Task description
Tally every line below where "NMOS" appears, then report the total alone.
[Start of section]
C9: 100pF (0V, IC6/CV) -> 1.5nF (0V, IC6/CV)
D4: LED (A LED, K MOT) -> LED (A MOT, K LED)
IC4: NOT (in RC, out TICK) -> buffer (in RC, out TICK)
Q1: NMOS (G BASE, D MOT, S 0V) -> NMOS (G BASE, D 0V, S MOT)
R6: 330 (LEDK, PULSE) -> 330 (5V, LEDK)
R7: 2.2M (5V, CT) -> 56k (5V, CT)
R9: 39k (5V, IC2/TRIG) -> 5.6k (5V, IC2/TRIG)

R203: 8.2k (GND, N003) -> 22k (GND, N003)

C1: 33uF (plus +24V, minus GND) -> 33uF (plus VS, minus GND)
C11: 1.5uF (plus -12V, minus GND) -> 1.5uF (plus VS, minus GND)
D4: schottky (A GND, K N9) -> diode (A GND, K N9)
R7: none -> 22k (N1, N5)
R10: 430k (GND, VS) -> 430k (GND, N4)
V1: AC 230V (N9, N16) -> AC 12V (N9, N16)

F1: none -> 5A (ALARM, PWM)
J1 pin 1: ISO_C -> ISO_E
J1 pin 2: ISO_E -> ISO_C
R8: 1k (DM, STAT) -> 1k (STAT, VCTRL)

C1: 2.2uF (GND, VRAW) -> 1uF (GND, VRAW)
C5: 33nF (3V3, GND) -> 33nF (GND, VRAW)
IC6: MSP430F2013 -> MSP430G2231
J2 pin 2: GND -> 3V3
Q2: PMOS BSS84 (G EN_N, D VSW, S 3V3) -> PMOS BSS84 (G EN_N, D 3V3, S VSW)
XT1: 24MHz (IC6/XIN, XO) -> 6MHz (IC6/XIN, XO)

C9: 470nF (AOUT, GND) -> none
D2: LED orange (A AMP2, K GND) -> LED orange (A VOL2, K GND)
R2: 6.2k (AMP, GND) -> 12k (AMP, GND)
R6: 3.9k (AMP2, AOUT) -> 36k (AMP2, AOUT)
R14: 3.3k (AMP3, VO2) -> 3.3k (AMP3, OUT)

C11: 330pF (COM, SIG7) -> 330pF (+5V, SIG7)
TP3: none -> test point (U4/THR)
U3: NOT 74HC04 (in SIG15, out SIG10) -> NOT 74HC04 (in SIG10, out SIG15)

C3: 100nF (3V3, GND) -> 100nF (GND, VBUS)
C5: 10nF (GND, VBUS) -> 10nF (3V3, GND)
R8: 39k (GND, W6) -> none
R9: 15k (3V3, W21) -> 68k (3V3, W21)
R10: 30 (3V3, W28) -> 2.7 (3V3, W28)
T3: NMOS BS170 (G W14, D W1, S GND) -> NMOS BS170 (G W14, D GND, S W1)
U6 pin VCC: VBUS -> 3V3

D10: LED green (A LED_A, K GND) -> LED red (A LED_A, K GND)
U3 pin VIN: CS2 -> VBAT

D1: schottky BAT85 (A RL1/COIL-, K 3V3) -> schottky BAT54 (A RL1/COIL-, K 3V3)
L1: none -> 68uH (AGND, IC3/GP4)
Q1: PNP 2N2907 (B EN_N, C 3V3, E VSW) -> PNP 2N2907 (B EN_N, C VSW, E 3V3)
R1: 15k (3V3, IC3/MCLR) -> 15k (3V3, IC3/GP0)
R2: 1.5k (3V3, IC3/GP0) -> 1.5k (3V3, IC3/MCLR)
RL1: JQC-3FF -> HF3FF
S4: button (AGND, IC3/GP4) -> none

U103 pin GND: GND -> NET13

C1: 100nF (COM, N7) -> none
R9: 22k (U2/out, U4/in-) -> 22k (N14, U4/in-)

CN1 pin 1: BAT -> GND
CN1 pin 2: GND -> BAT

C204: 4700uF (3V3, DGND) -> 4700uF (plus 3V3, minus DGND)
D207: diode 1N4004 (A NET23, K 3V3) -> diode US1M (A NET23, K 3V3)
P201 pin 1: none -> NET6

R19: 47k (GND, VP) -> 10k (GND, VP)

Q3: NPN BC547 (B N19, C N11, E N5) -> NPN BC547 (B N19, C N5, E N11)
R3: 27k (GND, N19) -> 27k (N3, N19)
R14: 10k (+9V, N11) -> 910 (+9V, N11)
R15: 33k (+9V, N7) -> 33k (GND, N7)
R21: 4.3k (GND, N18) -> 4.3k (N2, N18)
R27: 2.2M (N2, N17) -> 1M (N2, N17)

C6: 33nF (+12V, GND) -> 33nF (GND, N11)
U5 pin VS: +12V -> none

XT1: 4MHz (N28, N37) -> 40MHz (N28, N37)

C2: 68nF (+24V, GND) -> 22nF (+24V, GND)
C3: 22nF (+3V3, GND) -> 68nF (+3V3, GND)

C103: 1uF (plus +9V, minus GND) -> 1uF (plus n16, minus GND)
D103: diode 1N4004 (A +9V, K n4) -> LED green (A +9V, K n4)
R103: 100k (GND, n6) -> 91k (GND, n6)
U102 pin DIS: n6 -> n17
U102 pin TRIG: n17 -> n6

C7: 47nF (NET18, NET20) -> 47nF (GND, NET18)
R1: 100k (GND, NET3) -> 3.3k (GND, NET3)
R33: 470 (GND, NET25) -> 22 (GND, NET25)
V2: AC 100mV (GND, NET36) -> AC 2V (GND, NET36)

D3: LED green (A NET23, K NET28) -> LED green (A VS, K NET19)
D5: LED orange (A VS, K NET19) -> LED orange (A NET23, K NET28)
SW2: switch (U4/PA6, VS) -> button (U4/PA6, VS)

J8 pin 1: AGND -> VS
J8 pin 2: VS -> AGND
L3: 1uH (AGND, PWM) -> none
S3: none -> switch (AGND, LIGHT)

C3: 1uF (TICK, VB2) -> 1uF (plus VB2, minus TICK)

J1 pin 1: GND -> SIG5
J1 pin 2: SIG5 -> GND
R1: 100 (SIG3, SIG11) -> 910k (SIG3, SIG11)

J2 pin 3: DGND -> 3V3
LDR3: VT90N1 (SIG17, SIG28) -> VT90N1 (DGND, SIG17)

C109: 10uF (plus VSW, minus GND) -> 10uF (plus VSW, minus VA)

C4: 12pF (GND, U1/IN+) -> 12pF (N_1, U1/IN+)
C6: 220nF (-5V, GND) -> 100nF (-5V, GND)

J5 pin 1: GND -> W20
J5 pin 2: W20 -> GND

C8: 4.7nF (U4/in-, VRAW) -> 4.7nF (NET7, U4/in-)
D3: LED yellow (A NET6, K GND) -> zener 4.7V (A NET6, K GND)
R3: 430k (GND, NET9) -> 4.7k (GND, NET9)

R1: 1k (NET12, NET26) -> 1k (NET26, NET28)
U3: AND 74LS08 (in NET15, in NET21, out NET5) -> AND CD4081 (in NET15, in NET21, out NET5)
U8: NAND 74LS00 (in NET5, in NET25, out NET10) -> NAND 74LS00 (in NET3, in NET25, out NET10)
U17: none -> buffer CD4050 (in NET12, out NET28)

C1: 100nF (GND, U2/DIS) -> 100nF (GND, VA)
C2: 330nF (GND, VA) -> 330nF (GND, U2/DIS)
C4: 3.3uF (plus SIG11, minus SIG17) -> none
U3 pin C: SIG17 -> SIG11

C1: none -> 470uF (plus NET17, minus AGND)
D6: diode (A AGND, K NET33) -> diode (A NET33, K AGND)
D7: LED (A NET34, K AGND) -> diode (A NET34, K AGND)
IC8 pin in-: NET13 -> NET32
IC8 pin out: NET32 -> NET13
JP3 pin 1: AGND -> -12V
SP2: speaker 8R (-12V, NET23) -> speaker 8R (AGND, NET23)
[End of section]
Exercise solution
2